--- Supplied records Enclosed Below ---
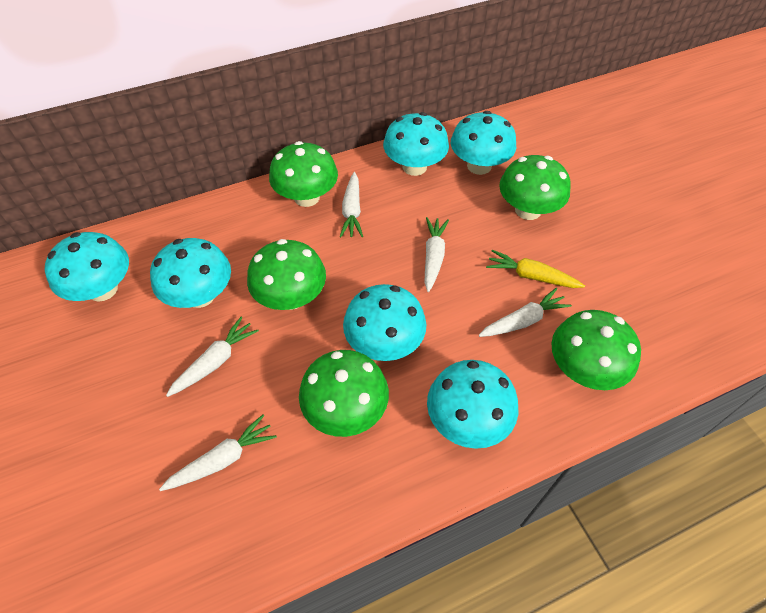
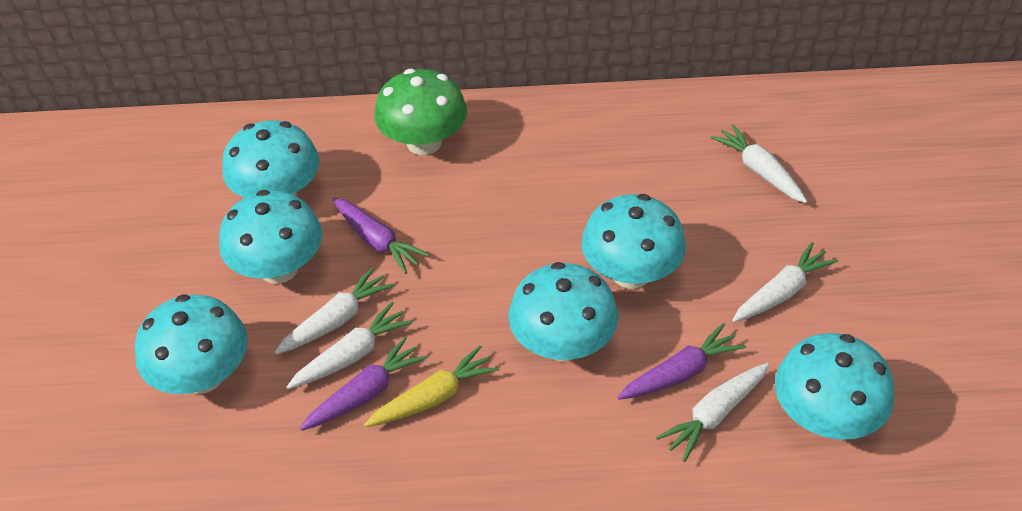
green mushroom: 5 -> 1
purple carrot: 0 -> 3

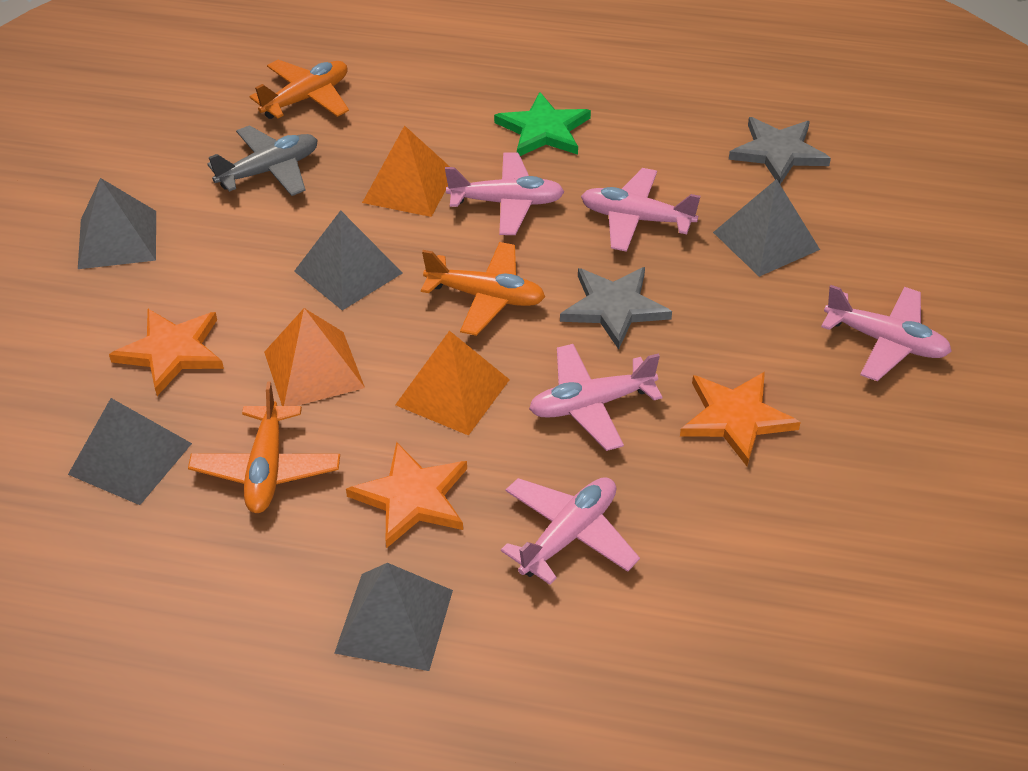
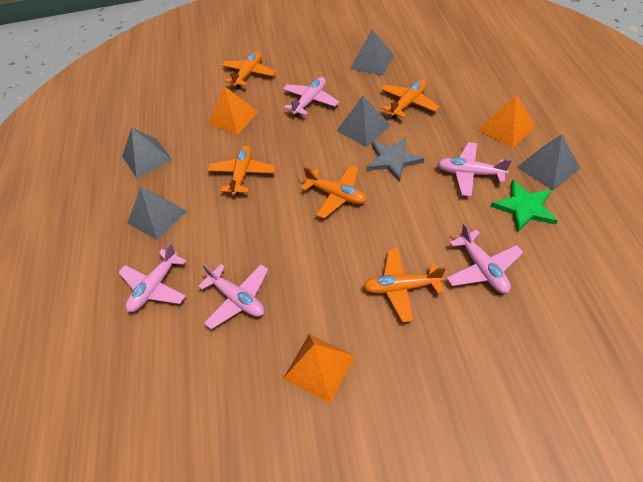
grey plane: 1 -> 0
grey star: 2 -> 1
orange plane: 3 -> 5
orange star: 3 -> 0

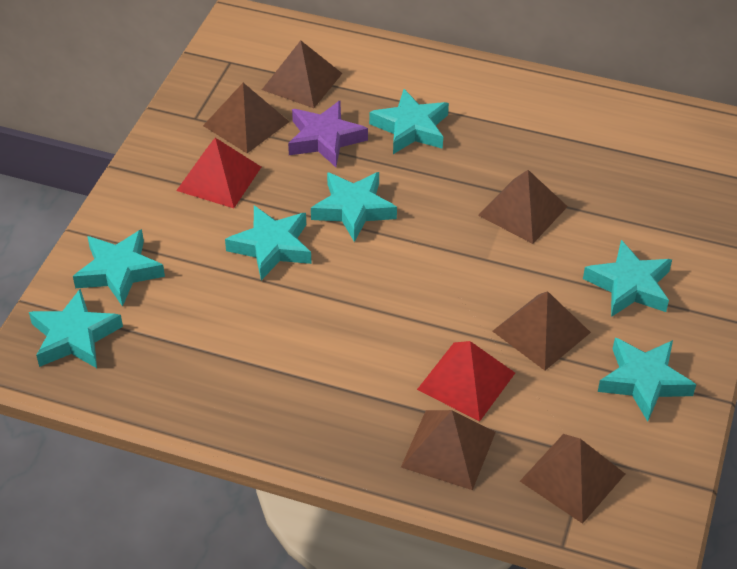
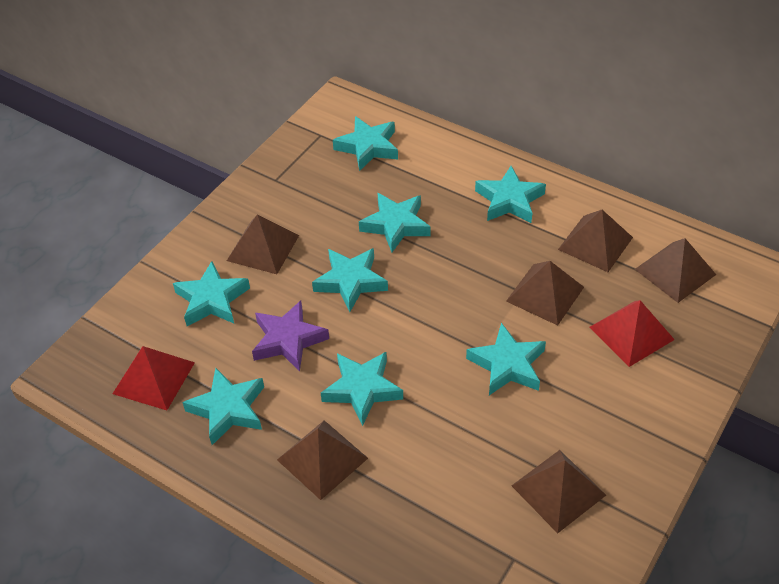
turquoise star: 7 -> 8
--- End of Enclosed Supplied records ---
▶ Brief: Please print the entries shown above again, exactly, and skip the pictures.

▶ Solution for this exercise:
green mushroom: 5 -> 1
purple carrot: 0 -> 3

grey plane: 1 -> 0
grey star: 2 -> 1
orange plane: 3 -> 5
orange star: 3 -> 0

turquoise star: 7 -> 8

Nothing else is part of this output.